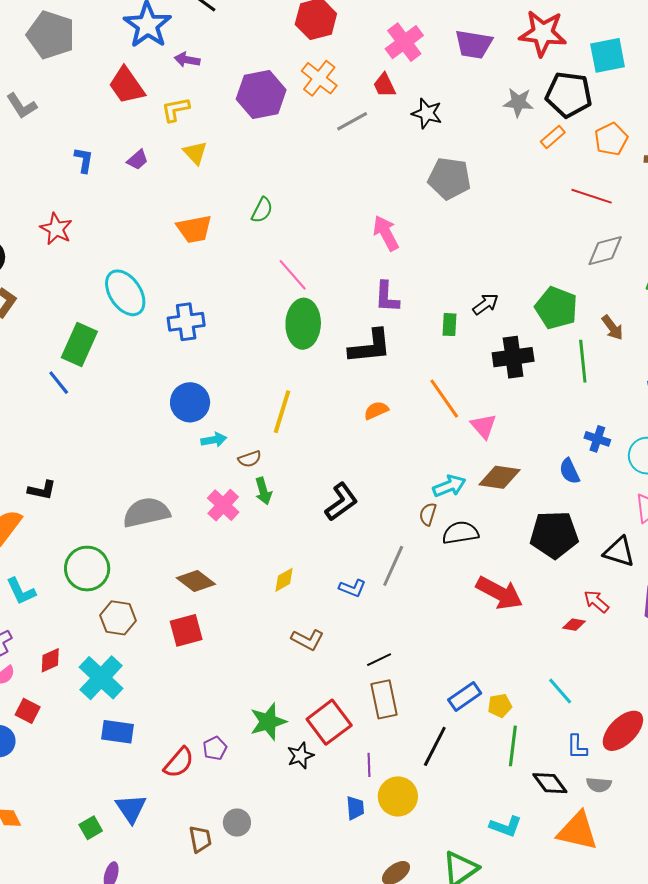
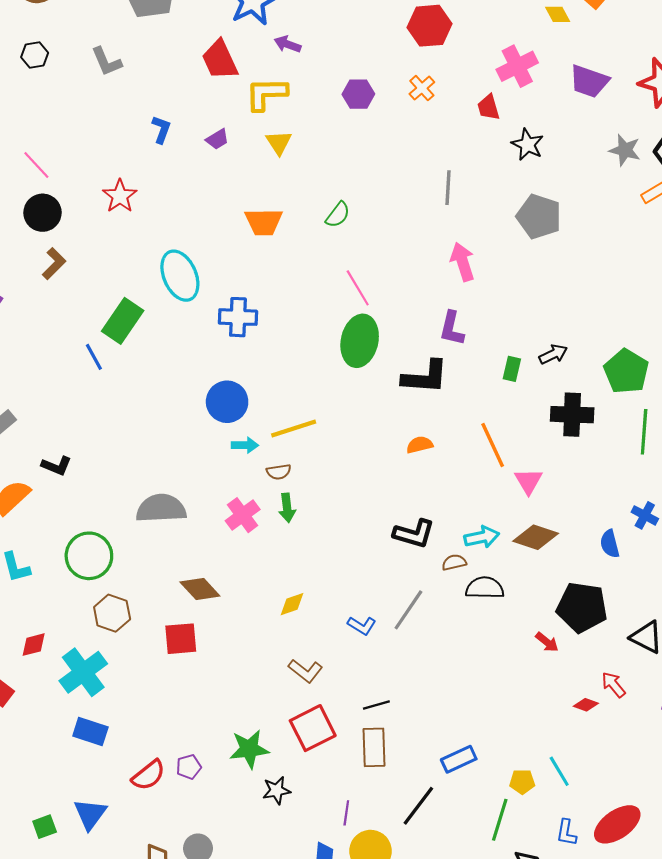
orange cross: (319, 78) -> (422, 88), size x0.7
purple hexagon: (261, 95) -> (358, 94), size x0.6
yellow L-shape: (175, 109) -> (266, 94), size x1.4
gray line: (352, 121) -> (448, 188), moved, turned -68
yellow line: (282, 412) -> (294, 428), moved, turned 45
black L-shape: (341, 502) -> (414, 534), moved, turned 42
brown semicircle: (428, 514) -> (454, 562), turned 50
red arrow: (499, 593) -> (547, 642), moved, size x0.5
yellow pentagon: (500, 706) -> (522, 782), moved
red square: (329, 722) -> (313, 728), moved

· · ·

» Task brief:
Using the listing above, pull out all lines that hold the word "moved".

» Solution for this task:
gray line: (352, 121) -> (448, 188), moved, turned -68
yellow line: (282, 412) -> (294, 428), moved, turned 45
black L-shape: (341, 502) -> (414, 534), moved, turned 42
red arrow: (499, 593) -> (547, 642), moved, size x0.5
yellow pentagon: (500, 706) -> (522, 782), moved
red square: (329, 722) -> (313, 728), moved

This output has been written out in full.